WHAT TO PRODUCE:
Across the whole listing, return each line exactly, with no images included.
==== DATA SECTION ====
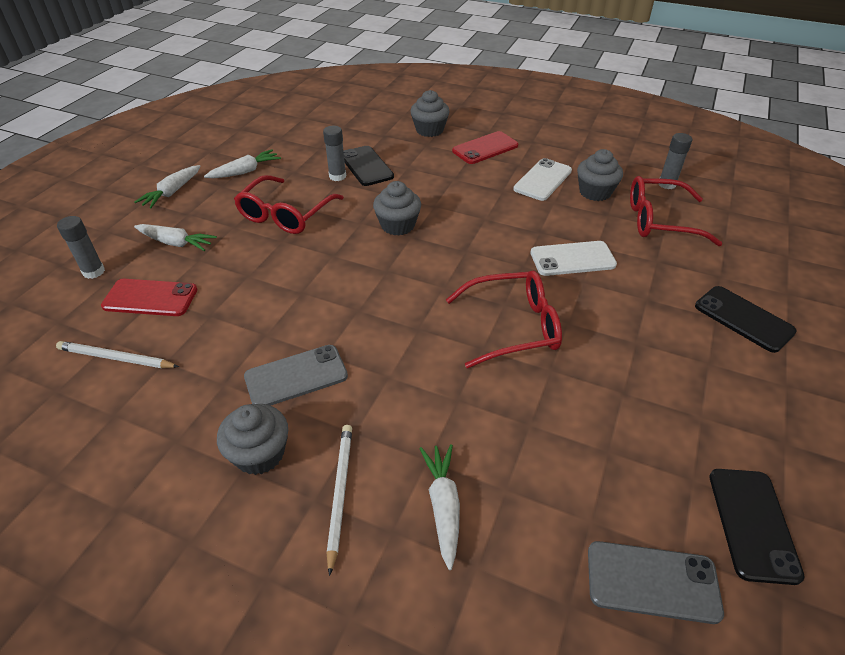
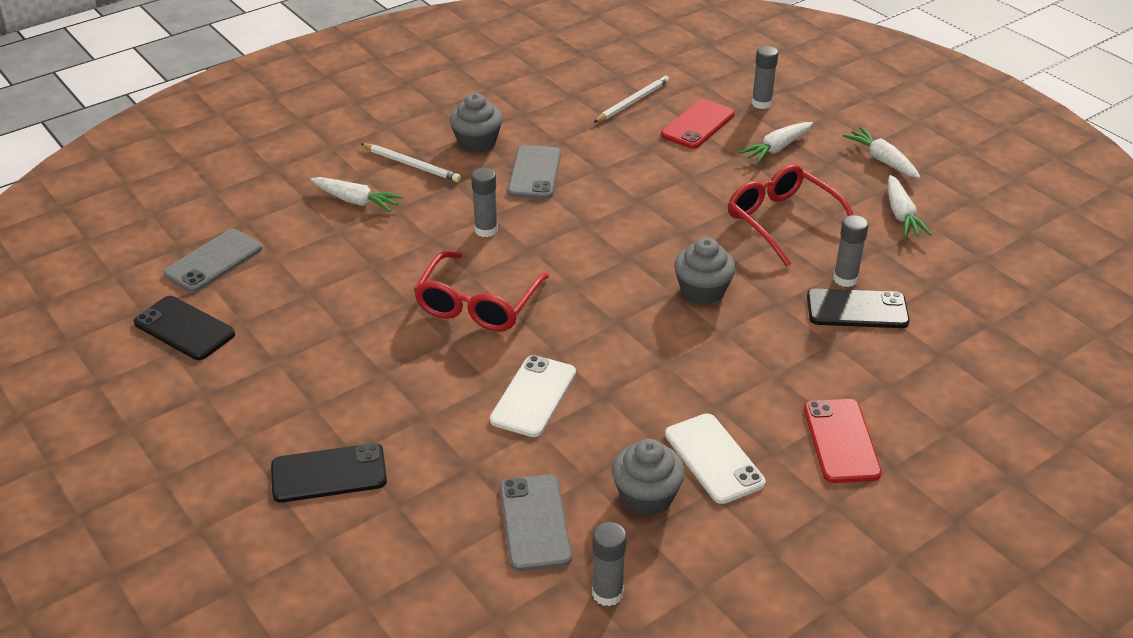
camera: 120 degrees right, 5 degrees down
grey cupcake [410,90,450,137] -> none
red glasses [630,176,723,246] -> grey phone [500,475,572,571]
none -> grey glue stick [471,168,498,237]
====
TASK OUTPUT:
camera: 120 degrees right, 5 degrees down
grey cupcake [410,90,450,137] -> none
red glasses [630,176,723,246] -> grey phone [500,475,572,571]
none -> grey glue stick [471,168,498,237]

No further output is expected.